━━ Extracted records ━━

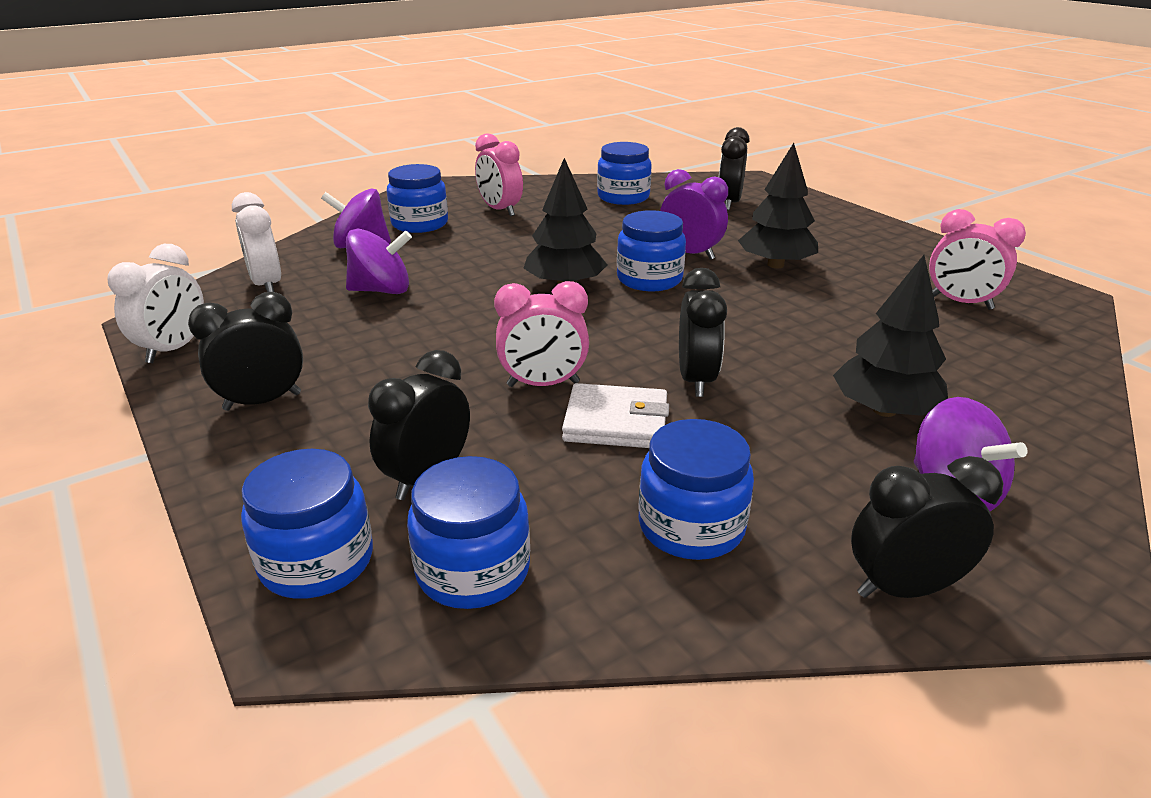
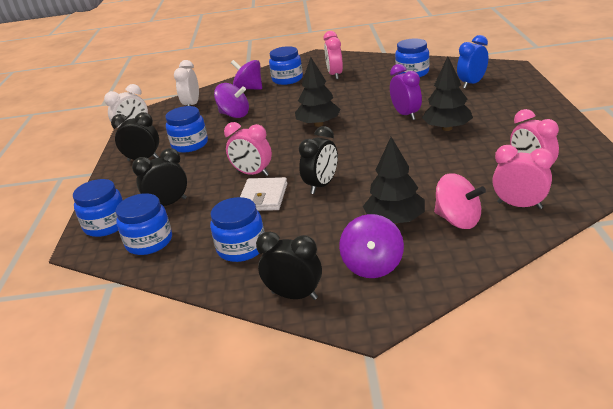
camera: 35 degrees right, 0 degrees up
(616, 422) = (263, 197): white wallet -> white wallet turned 60 degrees clockwise
(649, 279) = (365, 127): blue jar -> blue jar (190, 144)
(729, 203) = (472, 83): black clock -> blue clock
(969, 390) = (458, 220): none -> pink spinning top
(1014, 352) = (519, 205): none -> pink clock

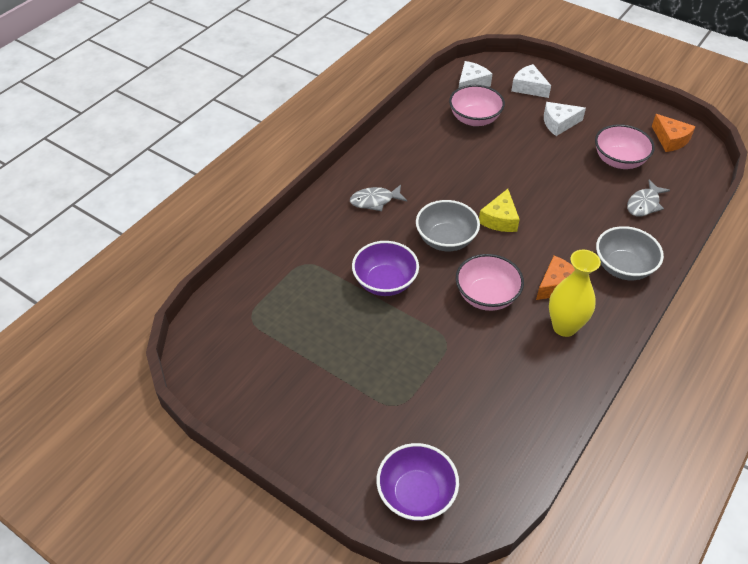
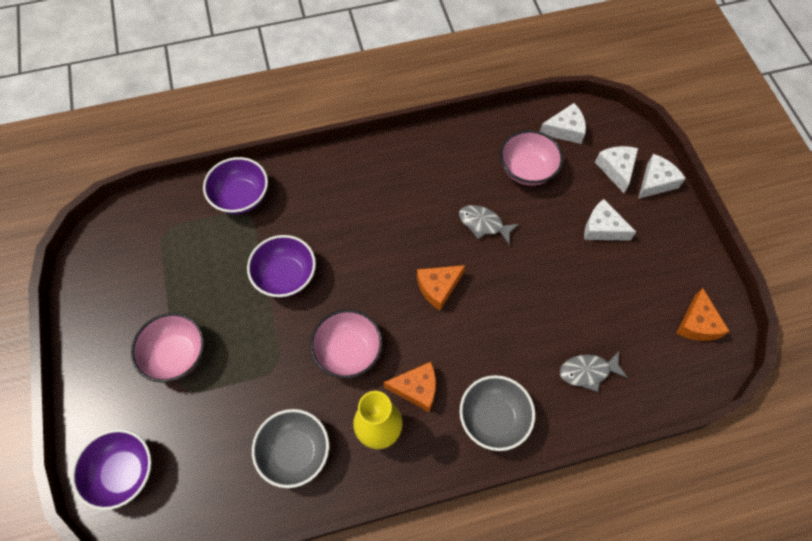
camera: 40 degrees right, 15 degrees up
(287, 256) = (241, 197): none -> purple bowl
(375, 201) = (356, 194): grey fish -> grey fish (483, 224)
(446, 239) = (373, 273): grey bowl -> grey bowl (295, 452)
(499, 219) = (438, 287): yellow cheese -> orange cheese
(559, 81) = (655, 182): none -> white cheese
(619, 160) = (616, 309): pink bowl -> pink bowl (176, 355)

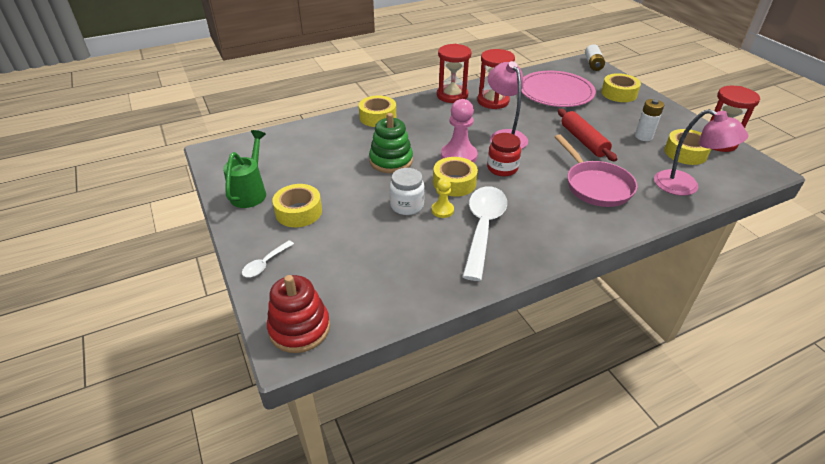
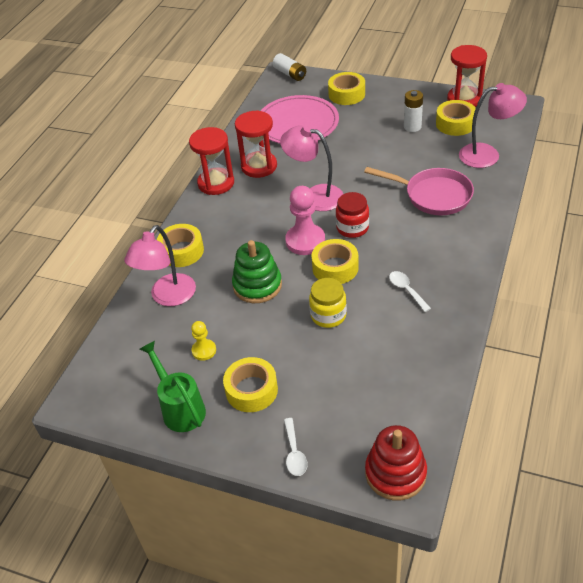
camera: 40 degrees left, 5 degrees up
(334, 134) = (168, 297): none -> pink lamp
(407, 206) = (328, 315): white jar -> yellow jar
(442, 210) = (359, 298): yellow pawn -> yellow pawn (204, 350)
(483, 228) = (406, 290): white spoon -> white spoon, size x0.46
(583, 141) = (377, 160): red rolling pin -> none

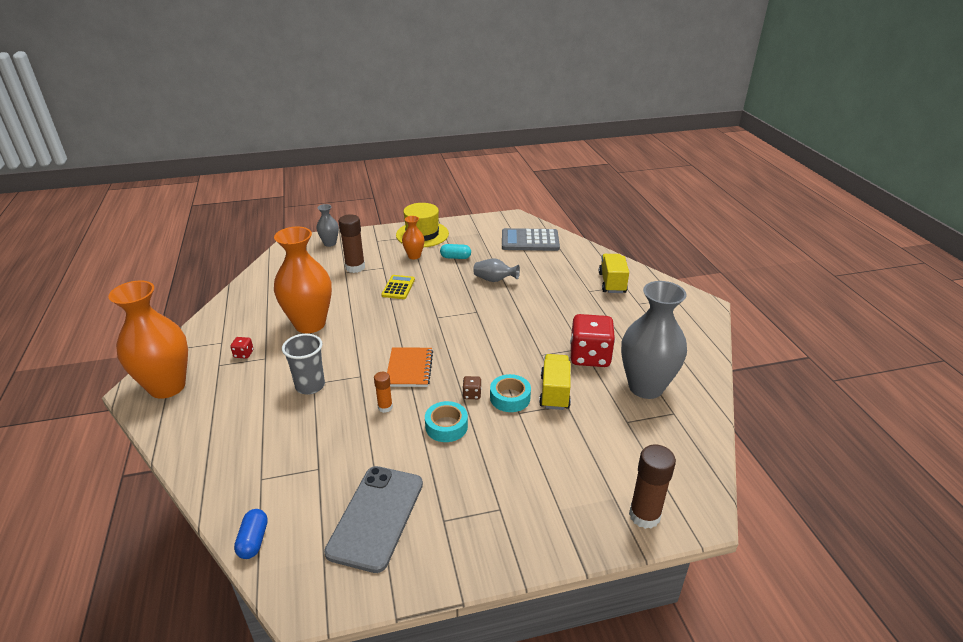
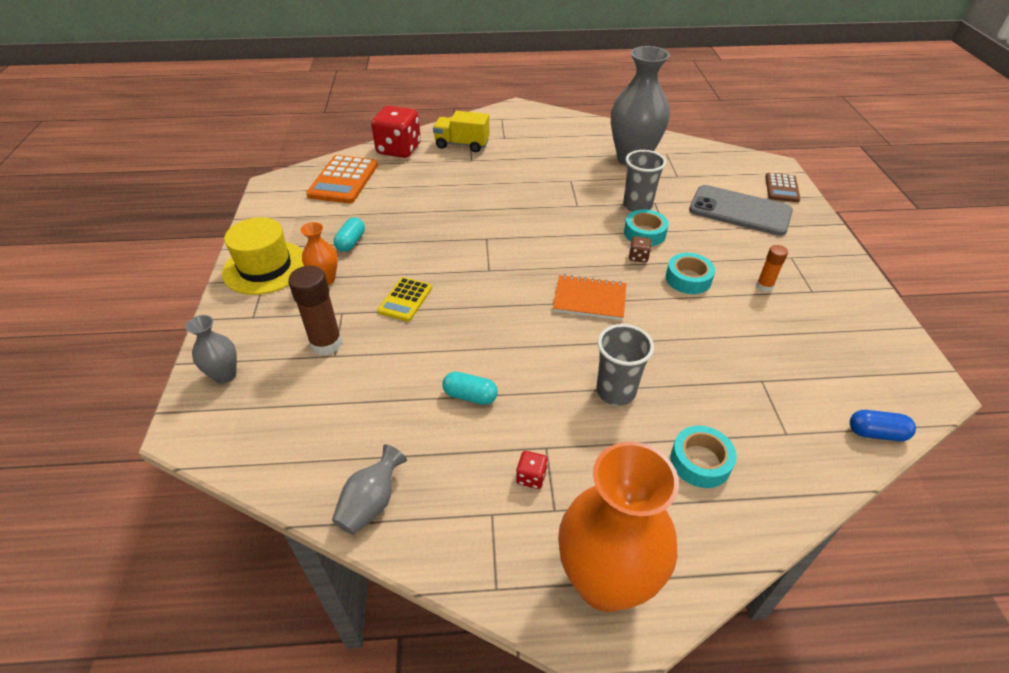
camera: 80 degrees left, 10 degrees up
(242, 428) = (700, 461): none -> turquoise tape
(310, 324) = (470, 396): orange vase -> turquoise capsule
(376, 517) = (819, 335): grey phone -> grey phone (740, 211)
(385, 407) = (658, 323): orange glue stick -> orange glue stick (764, 286)
(398, 287) = (405, 299): yellow calculator -> yellow calculator turned 90 degrees counterclockwise
(494, 280) = (422, 217): grey vase -> grey vase (371, 503)
(530, 241) = (343, 180): grey calculator -> orange calculator
(554, 392) = (637, 206): yellow truck -> grey cup
(589, 356) = (585, 178): red dice -> red dice (399, 149)
(644, 515) = (781, 188): brown glue stick -> brown calculator

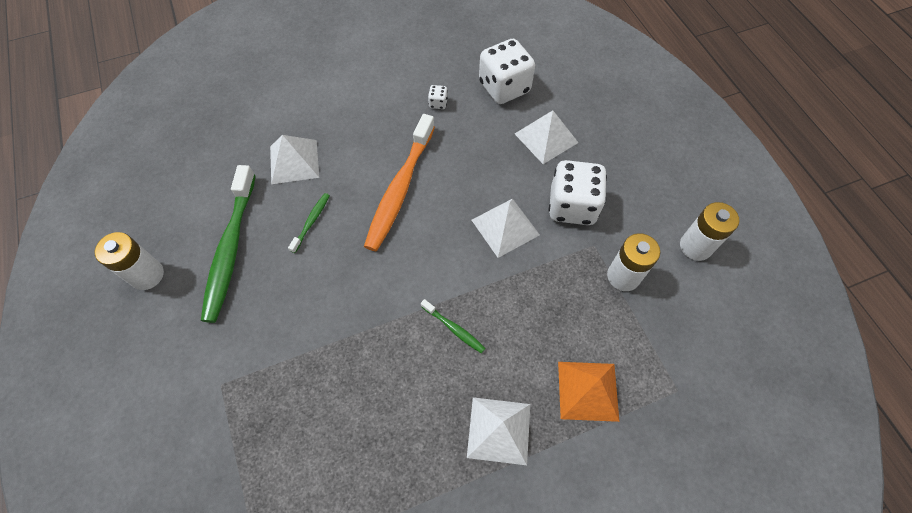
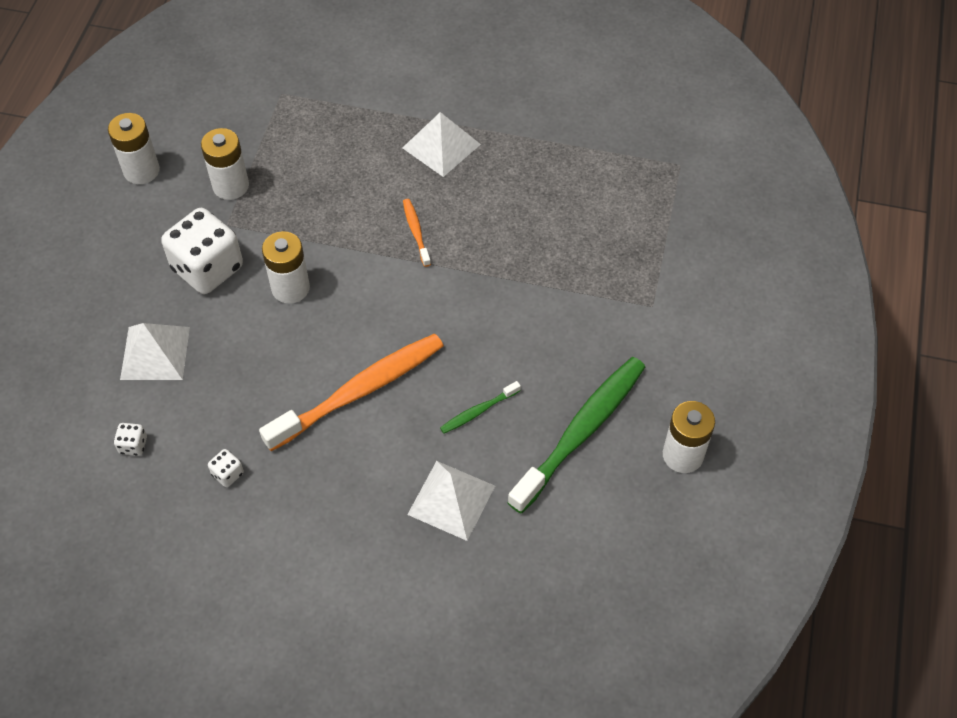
camera: 145 degrees left, 5 degrees down
(453, 328) = (416, 232): green toothbrush -> orange toothbrush
(504, 88) = (133, 445): white dice -> white dice, size x0.41
(505, 227) = (290, 288): white pyramid -> white battery
(587, 390) = (349, 130): orange pyramid -> none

━━━

• Task requirements
Return nothing but the lines running from the start of the data to the line with "(969, 390) = (458, 220): none", please, both ends included and no pictures.

• Exercise output
camera: 35 degrees right, 0 degrees up
(616, 422) = (263, 197): white wallet -> white wallet turned 60 degrees clockwise
(649, 279) = (365, 127): blue jar -> blue jar (190, 144)
(729, 203) = (472, 83): black clock -> blue clock
(969, 390) = (458, 220): none -> pink spinning top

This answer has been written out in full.